[PROVIDED ENTRIES]

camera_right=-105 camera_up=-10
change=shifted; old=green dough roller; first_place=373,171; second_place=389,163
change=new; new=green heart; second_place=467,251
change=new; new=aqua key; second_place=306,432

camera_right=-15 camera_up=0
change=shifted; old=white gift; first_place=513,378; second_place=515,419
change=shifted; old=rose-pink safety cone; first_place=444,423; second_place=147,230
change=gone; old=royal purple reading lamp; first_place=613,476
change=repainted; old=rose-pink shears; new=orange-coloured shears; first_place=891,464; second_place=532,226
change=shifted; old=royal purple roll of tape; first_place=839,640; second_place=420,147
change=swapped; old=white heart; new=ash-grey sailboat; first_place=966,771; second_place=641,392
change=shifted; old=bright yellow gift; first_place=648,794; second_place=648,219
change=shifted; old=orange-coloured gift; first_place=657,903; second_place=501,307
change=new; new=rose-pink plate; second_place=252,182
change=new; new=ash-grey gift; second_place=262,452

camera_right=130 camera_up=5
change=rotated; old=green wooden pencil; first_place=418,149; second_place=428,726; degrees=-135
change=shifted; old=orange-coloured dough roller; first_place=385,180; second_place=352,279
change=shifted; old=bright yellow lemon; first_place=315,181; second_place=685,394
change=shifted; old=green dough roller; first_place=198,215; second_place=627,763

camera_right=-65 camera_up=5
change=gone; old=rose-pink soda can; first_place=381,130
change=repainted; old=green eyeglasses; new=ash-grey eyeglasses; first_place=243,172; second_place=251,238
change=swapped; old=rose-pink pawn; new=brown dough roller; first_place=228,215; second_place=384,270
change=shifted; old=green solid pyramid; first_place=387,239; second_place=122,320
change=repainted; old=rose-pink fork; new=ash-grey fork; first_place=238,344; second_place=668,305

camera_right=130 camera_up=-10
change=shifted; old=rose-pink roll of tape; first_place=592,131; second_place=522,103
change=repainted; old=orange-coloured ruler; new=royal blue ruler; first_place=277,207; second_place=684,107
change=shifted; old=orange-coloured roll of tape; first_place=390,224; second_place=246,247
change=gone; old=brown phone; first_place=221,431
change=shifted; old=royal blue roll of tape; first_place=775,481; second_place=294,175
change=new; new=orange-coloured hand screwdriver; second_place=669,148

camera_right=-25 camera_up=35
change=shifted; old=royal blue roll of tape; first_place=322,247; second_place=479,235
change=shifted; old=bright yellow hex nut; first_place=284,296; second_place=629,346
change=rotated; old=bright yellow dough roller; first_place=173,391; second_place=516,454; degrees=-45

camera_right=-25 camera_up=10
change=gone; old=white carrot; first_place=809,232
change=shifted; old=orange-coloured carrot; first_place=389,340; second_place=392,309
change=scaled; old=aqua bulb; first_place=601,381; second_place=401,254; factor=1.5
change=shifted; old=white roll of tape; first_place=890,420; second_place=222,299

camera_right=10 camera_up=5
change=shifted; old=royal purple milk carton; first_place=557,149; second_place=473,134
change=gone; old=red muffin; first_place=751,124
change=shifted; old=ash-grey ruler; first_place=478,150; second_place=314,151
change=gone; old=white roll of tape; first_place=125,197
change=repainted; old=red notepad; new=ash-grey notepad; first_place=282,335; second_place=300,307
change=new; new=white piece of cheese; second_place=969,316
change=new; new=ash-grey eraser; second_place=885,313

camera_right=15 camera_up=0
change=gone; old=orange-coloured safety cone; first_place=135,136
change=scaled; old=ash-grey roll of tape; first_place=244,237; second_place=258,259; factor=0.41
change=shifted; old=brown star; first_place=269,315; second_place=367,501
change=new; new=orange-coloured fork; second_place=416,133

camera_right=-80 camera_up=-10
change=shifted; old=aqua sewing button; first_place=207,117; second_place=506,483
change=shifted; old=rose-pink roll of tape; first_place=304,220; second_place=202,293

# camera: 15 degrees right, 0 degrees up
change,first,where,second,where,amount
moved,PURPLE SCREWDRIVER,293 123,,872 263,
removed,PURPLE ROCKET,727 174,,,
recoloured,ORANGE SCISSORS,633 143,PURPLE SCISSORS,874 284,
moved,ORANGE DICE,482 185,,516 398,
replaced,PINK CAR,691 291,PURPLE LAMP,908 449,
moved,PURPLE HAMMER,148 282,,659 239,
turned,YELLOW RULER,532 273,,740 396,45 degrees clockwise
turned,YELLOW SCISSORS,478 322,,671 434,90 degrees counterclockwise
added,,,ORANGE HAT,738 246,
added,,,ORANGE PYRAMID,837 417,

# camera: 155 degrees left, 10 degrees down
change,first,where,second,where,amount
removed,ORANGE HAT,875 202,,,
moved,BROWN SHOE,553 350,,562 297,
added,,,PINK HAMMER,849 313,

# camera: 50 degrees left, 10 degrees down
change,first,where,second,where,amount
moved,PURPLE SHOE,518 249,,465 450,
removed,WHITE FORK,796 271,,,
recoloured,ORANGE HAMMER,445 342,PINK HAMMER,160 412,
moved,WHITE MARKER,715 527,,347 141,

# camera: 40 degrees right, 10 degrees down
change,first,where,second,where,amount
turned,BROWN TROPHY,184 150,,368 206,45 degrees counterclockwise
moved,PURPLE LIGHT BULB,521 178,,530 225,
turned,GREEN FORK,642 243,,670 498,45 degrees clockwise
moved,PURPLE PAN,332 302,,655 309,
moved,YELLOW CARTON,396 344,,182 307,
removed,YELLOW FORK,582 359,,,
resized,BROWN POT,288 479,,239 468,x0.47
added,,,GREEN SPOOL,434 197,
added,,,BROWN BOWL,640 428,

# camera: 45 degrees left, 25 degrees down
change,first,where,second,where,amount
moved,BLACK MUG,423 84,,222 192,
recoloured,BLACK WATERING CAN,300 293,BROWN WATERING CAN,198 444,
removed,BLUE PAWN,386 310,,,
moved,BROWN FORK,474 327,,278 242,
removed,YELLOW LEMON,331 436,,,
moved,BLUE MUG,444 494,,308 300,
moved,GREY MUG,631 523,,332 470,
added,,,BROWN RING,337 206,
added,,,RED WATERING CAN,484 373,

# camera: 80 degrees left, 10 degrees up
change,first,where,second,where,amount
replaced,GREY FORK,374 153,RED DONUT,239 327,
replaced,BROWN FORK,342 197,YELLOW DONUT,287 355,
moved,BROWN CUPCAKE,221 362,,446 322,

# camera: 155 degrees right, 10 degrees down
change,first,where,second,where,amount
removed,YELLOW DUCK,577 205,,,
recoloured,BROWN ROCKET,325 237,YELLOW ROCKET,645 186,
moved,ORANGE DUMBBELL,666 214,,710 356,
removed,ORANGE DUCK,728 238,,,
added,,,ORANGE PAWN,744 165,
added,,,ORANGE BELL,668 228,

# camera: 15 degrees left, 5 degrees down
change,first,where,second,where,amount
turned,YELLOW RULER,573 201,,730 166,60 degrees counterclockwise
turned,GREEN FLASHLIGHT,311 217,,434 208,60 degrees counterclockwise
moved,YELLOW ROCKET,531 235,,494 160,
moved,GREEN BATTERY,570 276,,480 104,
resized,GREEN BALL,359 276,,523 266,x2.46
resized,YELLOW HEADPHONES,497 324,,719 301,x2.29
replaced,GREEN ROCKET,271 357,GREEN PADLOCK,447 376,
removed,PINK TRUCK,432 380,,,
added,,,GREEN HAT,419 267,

[PROBLEM] Collect, from the material above, every line containing the word "SCISSORS".

[SOLUTION FOR THIS TASK]
recoloured,ORANGE SCISSORS,633 143,PURPLE SCISSORS,874 284,
turned,YELLOW SCISSORS,478 322,,671 434,90 degrees counterclockwise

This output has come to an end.